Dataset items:

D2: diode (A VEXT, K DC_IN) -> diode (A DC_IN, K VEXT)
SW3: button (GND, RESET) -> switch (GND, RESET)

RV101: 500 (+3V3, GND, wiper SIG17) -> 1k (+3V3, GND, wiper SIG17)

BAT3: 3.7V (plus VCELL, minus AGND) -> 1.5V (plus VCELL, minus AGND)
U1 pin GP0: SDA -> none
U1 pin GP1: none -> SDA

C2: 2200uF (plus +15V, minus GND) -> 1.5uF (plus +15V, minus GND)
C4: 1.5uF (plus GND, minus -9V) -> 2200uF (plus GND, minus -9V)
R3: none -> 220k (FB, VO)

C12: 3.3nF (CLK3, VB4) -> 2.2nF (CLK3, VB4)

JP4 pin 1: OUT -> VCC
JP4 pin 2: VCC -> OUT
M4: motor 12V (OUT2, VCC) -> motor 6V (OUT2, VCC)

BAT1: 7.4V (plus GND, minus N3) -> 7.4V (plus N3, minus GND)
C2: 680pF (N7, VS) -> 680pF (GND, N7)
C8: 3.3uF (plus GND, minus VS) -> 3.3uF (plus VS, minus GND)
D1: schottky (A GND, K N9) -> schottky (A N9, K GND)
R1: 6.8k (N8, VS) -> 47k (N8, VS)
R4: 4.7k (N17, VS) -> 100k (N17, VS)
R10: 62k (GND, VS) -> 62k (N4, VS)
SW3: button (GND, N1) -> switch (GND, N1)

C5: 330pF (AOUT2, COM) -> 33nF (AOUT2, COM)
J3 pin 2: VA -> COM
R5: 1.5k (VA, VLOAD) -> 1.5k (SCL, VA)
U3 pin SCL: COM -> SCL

* _Directions for this task_: Every entry above must appear again in the reply, exactly as it stands.

* _Result of the exercise_:
D2: diode (A VEXT, K DC_IN) -> diode (A DC_IN, K VEXT)
SW3: button (GND, RESET) -> switch (GND, RESET)

RV101: 500 (+3V3, GND, wiper SIG17) -> 1k (+3V3, GND, wiper SIG17)

BAT3: 3.7V (plus VCELL, minus AGND) -> 1.5V (plus VCELL, minus AGND)
U1 pin GP0: SDA -> none
U1 pin GP1: none -> SDA

C2: 2200uF (plus +15V, minus GND) -> 1.5uF (plus +15V, minus GND)
C4: 1.5uF (plus GND, minus -9V) -> 2200uF (plus GND, minus -9V)
R3: none -> 220k (FB, VO)

C12: 3.3nF (CLK3, VB4) -> 2.2nF (CLK3, VB4)

JP4 pin 1: OUT -> VCC
JP4 pin 2: VCC -> OUT
M4: motor 12V (OUT2, VCC) -> motor 6V (OUT2, VCC)

BAT1: 7.4V (plus GND, minus N3) -> 7.4V (plus N3, minus GND)
C2: 680pF (N7, VS) -> 680pF (GND, N7)
C8: 3.3uF (plus GND, minus VS) -> 3.3uF (plus VS, minus GND)
D1: schottky (A GND, K N9) -> schottky (A N9, K GND)
R1: 6.8k (N8, VS) -> 47k (N8, VS)
R4: 4.7k (N17, VS) -> 100k (N17, VS)
R10: 62k (GND, VS) -> 62k (N4, VS)
SW3: button (GND, N1) -> switch (GND, N1)

C5: 330pF (AOUT2, COM) -> 33nF (AOUT2, COM)
J3 pin 2: VA -> COM
R5: 1.5k (VA, VLOAD) -> 1.5k (SCL, VA)
U3 pin SCL: COM -> SCL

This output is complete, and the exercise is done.